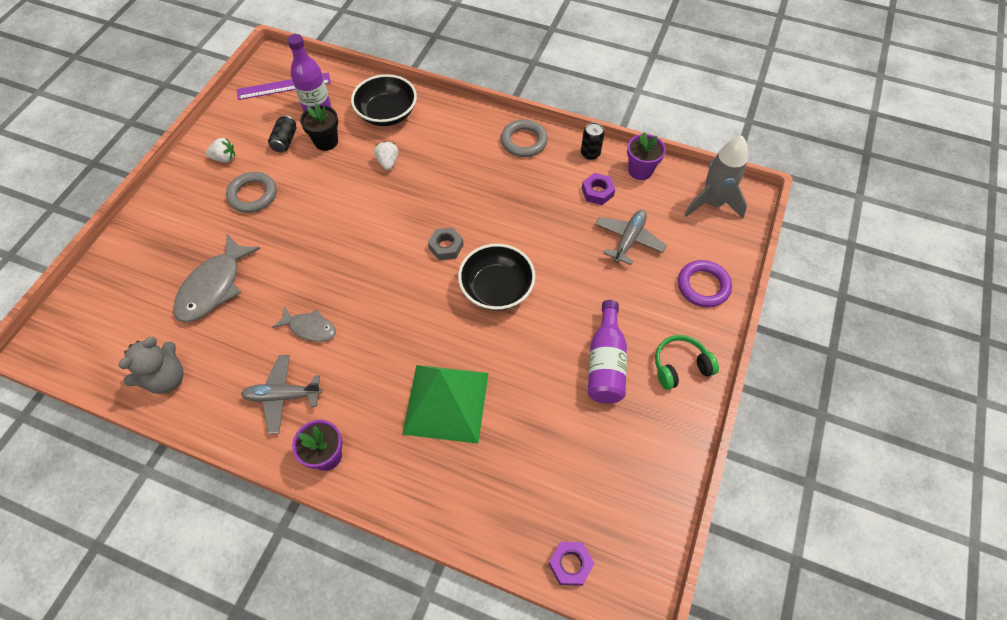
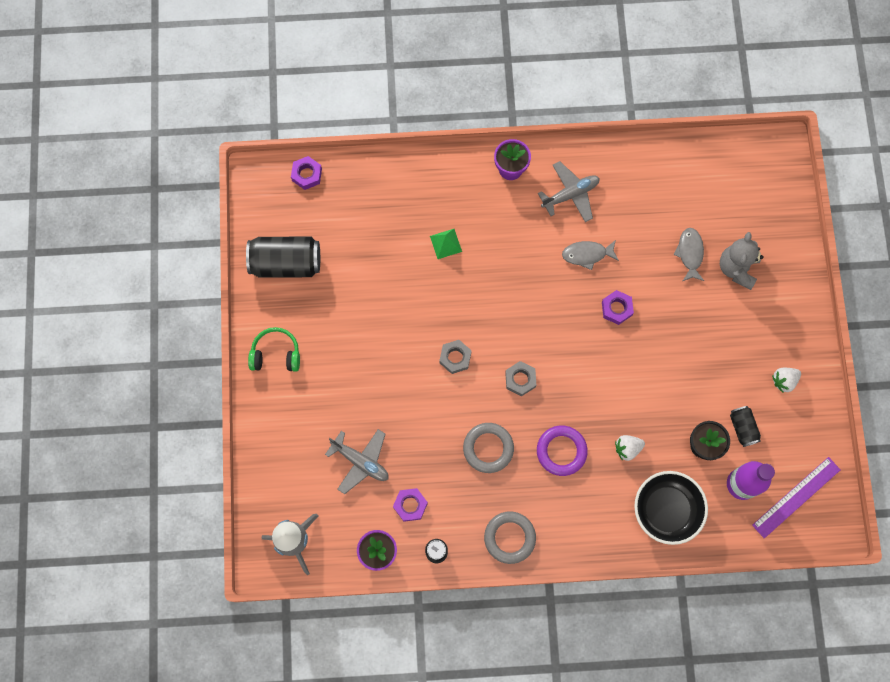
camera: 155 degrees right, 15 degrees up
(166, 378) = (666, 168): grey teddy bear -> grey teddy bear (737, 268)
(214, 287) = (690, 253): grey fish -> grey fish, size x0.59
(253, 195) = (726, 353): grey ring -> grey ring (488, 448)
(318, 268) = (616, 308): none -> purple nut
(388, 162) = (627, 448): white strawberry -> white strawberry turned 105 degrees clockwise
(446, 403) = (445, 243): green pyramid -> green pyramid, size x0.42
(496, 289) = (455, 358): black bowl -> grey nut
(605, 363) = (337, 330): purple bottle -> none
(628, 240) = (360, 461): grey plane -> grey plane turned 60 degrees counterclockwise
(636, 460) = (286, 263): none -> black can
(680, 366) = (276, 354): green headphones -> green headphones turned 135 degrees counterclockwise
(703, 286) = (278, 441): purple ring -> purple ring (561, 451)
--------------------------------
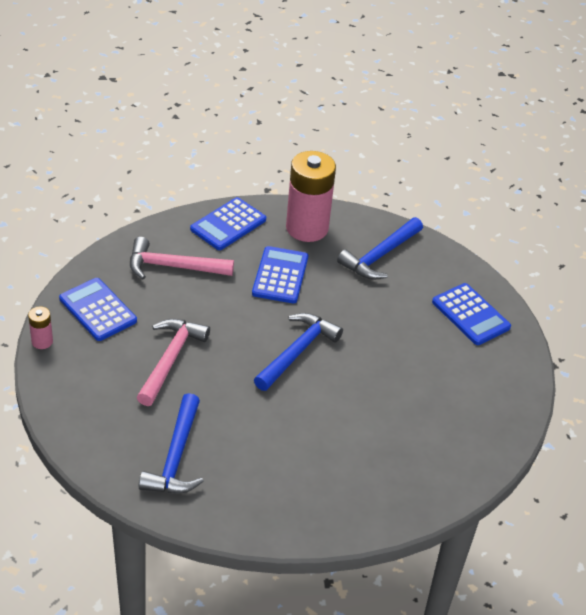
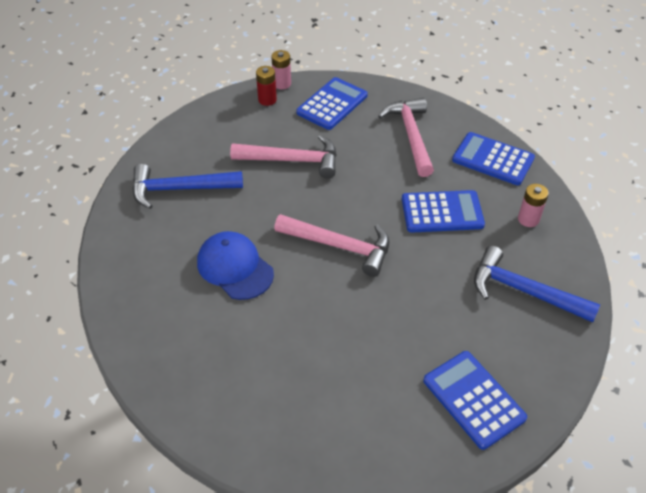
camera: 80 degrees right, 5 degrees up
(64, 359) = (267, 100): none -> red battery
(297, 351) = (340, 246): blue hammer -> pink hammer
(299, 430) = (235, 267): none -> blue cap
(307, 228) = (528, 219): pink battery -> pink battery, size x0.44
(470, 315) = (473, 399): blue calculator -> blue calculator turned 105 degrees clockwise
--------------------------------
YOUR ASSIGNMENT
Find the word "ring" in the entries above, then copy each line that holds it.

SOLUTION
(253, 195) = (726, 353): grey ring -> grey ring (488, 448)
(703, 286) = (278, 441): purple ring -> purple ring (561, 451)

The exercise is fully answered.